<<<<

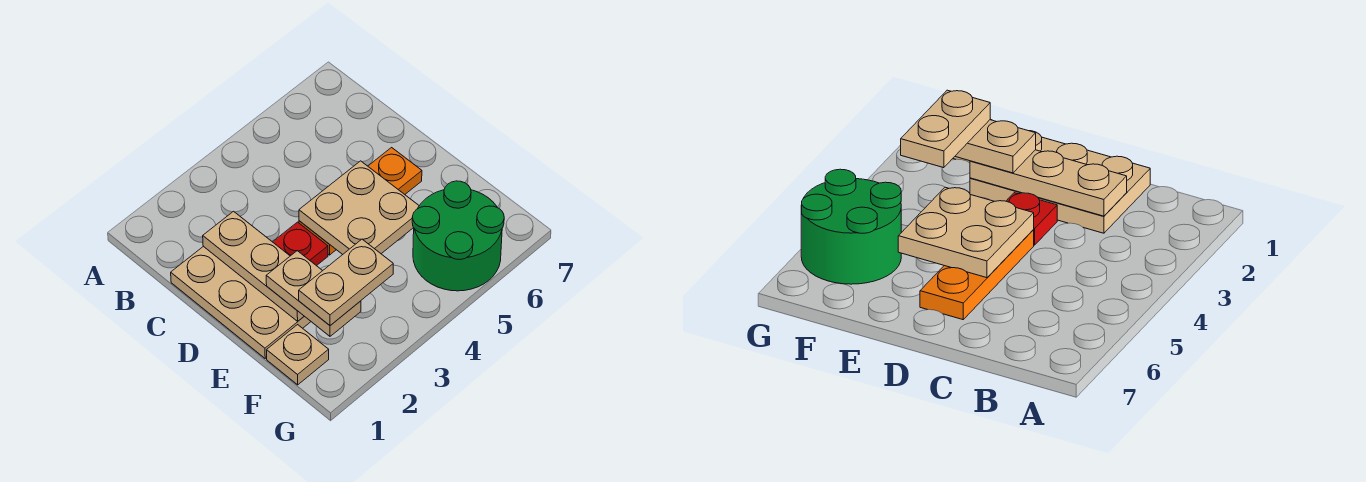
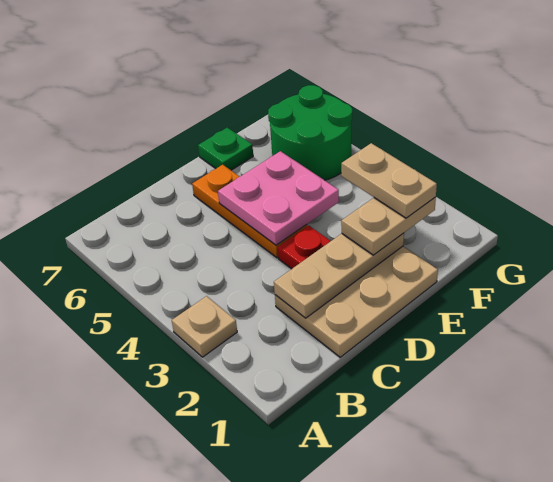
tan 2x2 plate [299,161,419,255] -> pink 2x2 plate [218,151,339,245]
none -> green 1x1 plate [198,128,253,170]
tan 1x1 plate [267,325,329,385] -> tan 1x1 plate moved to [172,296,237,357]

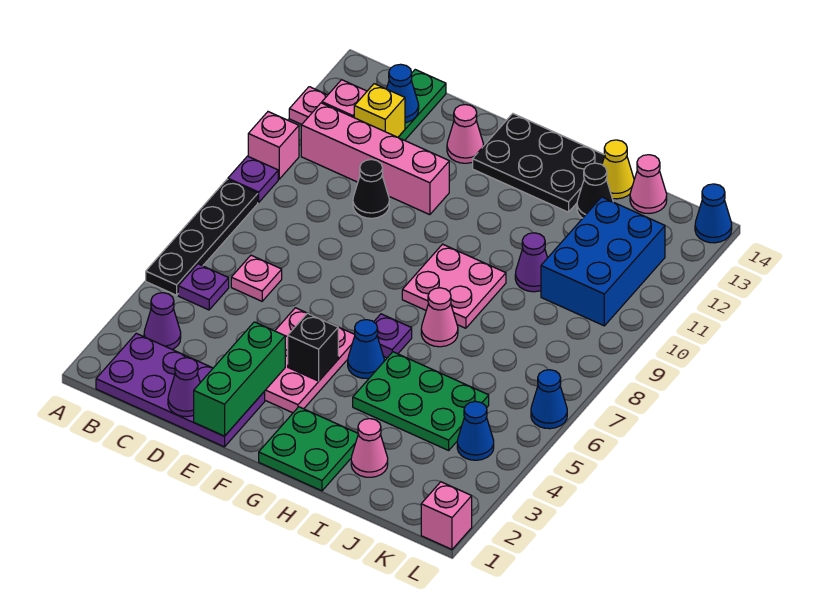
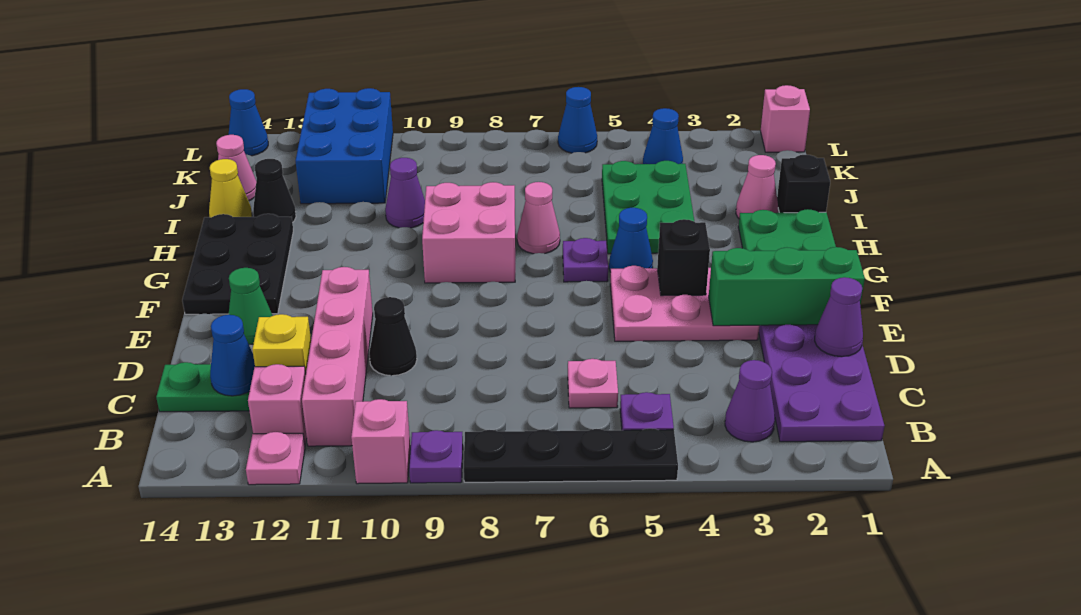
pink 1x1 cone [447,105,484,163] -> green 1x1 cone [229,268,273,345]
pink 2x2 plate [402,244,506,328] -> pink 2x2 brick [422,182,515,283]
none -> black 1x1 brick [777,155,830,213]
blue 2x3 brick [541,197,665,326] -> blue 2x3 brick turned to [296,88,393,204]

>>>>

Each line that includes the string "green" should be copied from the data.

none -> green 1x1 plate [198,128,253,170]
pink 1x1 cone [447,105,484,163] -> green 1x1 cone [229,268,273,345]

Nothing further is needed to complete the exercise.